Swap "jar" for "bottle" in the listing below, from its first line up to and including the line with "(D) small red container". Reproduce only those lines, with everything else unchanged.

Collected data
______________________________

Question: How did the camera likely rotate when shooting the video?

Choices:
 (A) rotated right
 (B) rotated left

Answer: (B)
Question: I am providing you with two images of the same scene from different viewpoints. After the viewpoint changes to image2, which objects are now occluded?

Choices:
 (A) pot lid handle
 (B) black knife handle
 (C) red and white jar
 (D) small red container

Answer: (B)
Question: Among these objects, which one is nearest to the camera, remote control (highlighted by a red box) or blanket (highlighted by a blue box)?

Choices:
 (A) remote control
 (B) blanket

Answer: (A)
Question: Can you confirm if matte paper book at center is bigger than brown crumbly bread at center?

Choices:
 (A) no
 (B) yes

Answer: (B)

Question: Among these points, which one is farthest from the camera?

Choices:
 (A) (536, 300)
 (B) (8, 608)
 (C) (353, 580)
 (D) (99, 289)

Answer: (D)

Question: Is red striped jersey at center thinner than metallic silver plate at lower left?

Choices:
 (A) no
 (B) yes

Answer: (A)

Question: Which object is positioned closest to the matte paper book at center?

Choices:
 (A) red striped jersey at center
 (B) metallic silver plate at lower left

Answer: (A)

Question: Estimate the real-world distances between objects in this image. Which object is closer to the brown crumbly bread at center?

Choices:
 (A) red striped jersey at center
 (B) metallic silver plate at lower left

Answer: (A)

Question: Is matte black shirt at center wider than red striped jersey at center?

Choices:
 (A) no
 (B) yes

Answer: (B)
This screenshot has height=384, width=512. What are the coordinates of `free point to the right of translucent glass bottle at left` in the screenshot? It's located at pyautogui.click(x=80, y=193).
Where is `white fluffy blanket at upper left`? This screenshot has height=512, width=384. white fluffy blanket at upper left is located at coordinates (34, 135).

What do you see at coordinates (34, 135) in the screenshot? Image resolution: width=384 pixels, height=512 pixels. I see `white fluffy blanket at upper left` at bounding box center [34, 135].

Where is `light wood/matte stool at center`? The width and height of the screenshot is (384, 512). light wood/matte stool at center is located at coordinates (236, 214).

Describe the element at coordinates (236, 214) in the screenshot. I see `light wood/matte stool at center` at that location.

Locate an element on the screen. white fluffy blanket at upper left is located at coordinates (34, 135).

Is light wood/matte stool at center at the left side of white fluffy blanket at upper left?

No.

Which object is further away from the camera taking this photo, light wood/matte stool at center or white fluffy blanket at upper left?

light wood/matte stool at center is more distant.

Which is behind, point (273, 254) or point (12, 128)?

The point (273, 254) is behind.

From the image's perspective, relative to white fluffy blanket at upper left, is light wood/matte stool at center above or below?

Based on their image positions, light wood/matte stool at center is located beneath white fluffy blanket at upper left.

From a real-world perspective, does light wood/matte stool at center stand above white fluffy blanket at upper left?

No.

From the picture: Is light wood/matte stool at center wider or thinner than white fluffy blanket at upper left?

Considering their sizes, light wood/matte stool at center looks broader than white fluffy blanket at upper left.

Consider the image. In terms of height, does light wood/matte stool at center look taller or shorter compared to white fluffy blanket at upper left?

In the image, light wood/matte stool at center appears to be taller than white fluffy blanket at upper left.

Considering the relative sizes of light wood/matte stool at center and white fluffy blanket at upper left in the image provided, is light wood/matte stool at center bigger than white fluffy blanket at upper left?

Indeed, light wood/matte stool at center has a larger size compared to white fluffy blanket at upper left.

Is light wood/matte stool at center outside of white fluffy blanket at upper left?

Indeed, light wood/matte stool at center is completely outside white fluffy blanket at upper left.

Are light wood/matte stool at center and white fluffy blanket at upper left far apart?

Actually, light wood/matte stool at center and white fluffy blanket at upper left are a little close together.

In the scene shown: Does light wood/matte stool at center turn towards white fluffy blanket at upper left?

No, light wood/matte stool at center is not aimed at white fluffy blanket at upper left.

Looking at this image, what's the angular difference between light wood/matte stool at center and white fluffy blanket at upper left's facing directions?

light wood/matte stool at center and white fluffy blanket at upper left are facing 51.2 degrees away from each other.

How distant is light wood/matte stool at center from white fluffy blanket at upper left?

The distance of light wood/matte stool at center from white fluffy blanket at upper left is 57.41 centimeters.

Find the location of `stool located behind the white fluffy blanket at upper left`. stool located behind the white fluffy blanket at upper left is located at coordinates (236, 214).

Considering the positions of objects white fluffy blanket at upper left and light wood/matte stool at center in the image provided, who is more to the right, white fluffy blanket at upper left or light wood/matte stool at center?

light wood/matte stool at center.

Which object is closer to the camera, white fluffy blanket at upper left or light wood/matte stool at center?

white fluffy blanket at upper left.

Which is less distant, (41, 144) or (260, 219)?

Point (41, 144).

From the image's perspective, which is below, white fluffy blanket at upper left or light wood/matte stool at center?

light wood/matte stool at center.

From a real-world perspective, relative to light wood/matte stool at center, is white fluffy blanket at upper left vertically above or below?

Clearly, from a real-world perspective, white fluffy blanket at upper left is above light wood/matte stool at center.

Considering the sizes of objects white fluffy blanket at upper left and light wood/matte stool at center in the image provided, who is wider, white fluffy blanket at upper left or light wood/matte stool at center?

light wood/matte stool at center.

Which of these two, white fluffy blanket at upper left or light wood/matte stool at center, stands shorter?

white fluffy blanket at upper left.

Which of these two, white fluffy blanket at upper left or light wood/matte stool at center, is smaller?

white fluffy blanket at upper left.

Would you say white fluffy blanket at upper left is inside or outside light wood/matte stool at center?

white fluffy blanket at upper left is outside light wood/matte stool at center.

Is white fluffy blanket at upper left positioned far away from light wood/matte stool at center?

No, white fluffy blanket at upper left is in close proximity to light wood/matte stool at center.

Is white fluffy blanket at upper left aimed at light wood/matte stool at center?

______________________________

EXERCISE ANSWER
Question: How did the camera likely rotate when shooting the video?

Choices:
 (A) rotated right
 (B) rotated left

Answer: (B)
Question: I am providing you with two images of the same scene from different viewpoints. After the viewpoint changes to image2, which objects are now occluded?

Choices:
 (A) pot lid handle
 (B) black knife handle
 (C) red and white bottle
 (D) small red container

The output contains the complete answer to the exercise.